___ Material supplied ___

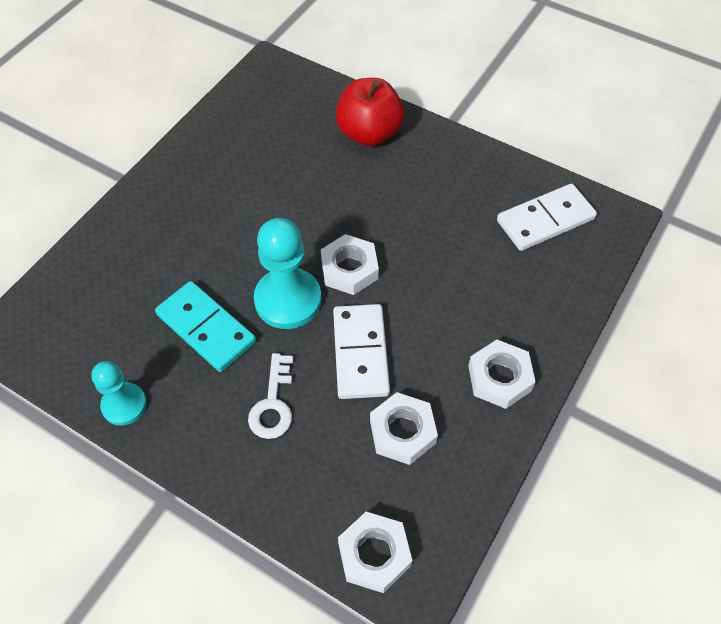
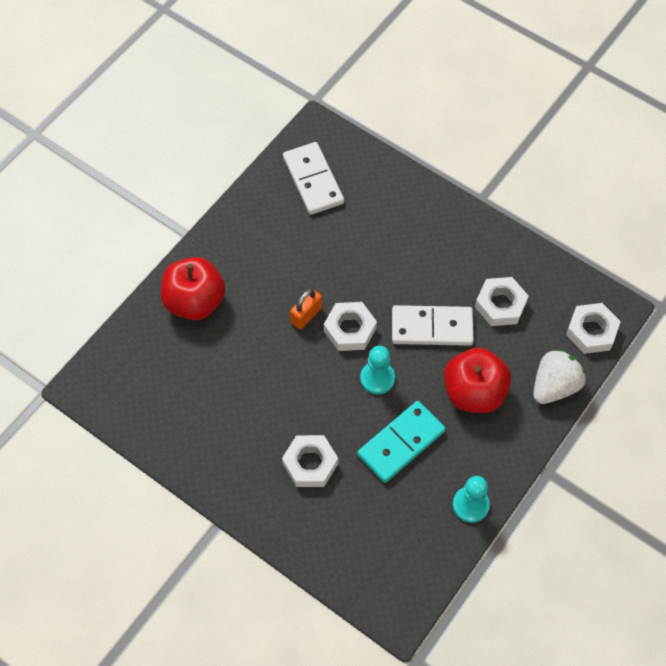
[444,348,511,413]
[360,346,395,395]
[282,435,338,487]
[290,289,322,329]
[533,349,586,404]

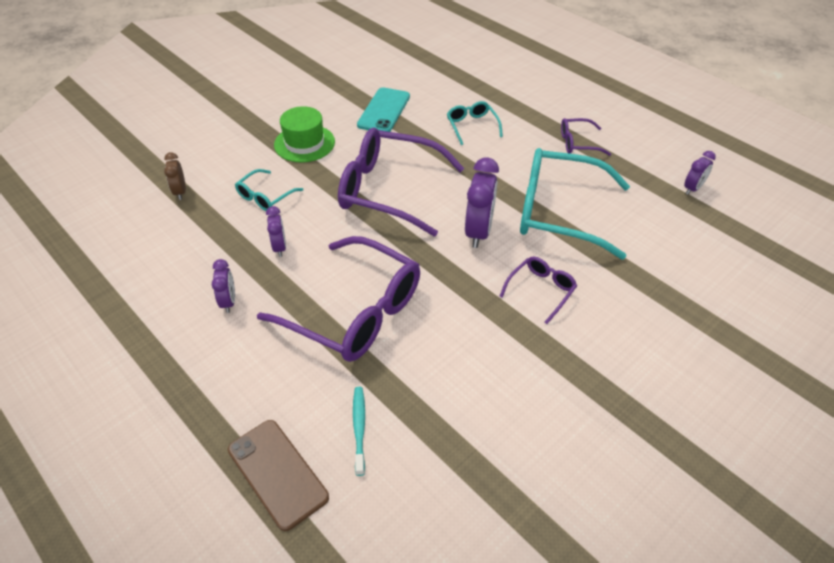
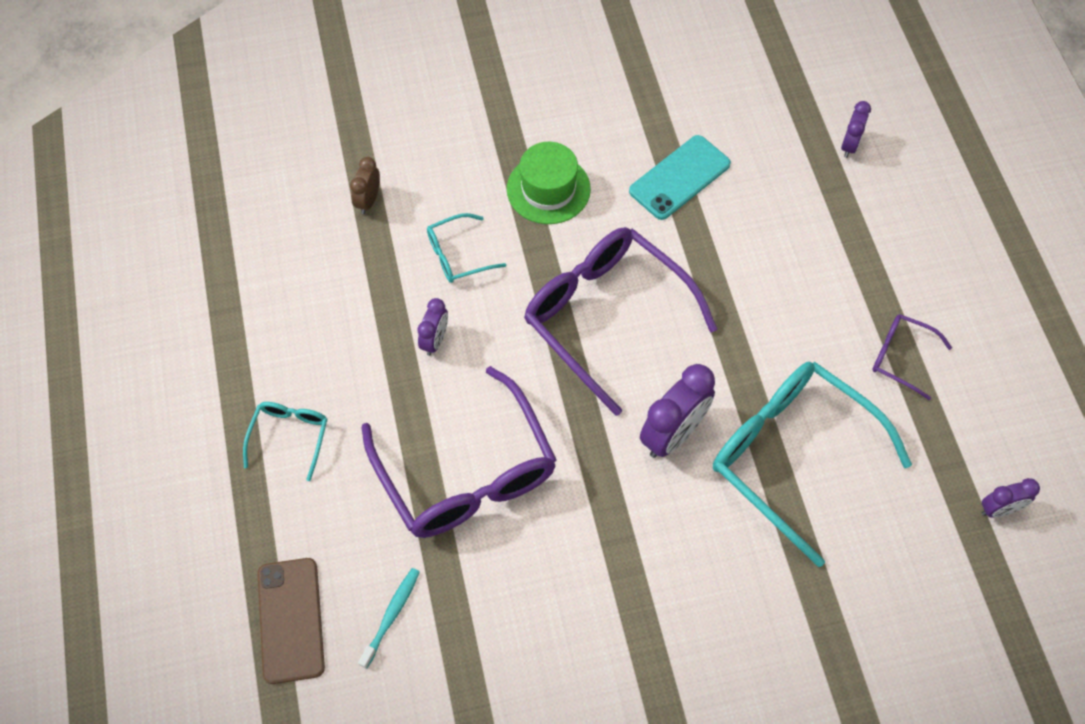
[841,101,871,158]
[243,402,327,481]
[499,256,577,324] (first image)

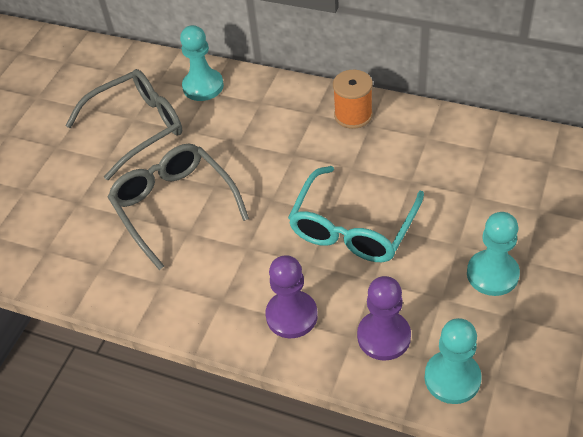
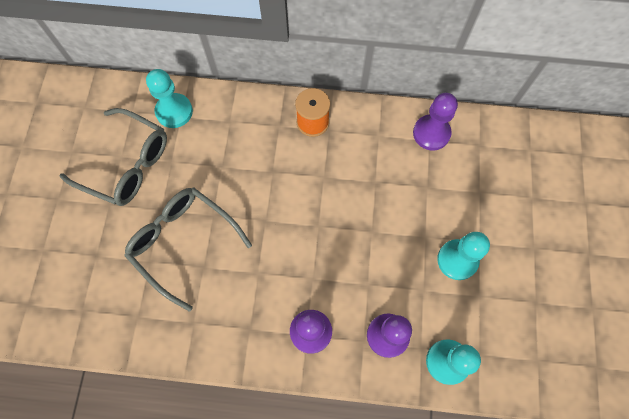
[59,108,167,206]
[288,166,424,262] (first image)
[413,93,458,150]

___

Action item: Looking at the data above, work out how many lines contain "image" and answer with the figure only.

Reply: 2